WHAT TO PRODUCE
Show every line of the records below that contains the word "turned".

SUPPLIED RECORDS
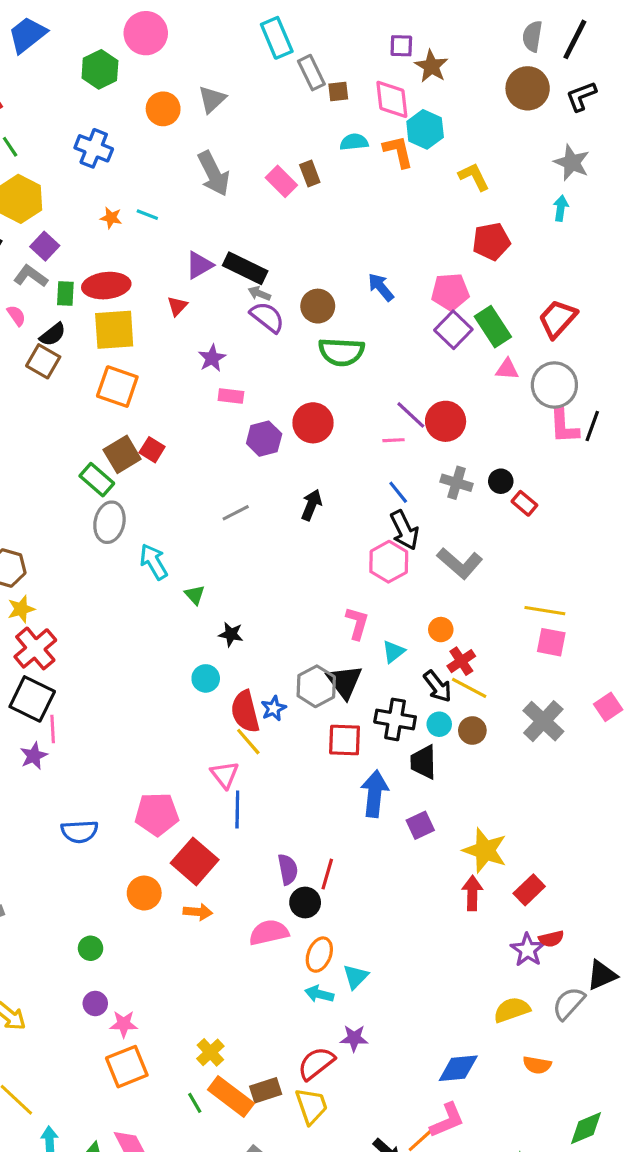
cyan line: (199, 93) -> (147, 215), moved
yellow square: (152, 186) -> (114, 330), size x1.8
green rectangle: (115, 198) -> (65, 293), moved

...

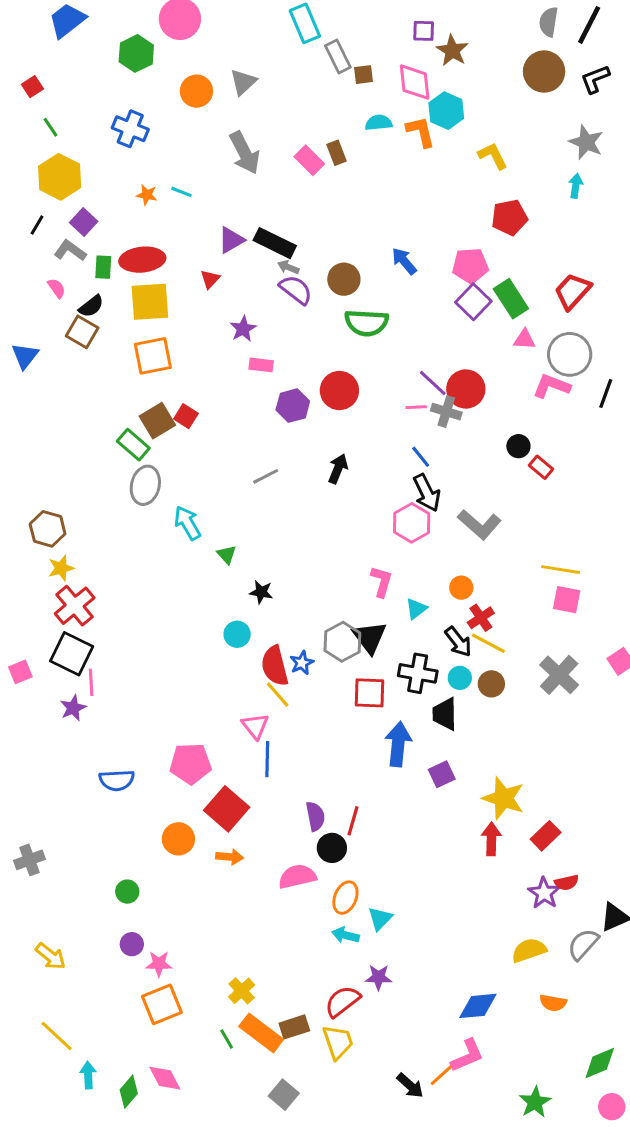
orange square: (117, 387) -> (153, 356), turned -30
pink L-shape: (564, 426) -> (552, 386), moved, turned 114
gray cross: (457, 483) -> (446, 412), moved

ANSWER BOX
orange square: (117, 387) -> (153, 356), turned -30
pink L-shape: (564, 426) -> (552, 386), moved, turned 114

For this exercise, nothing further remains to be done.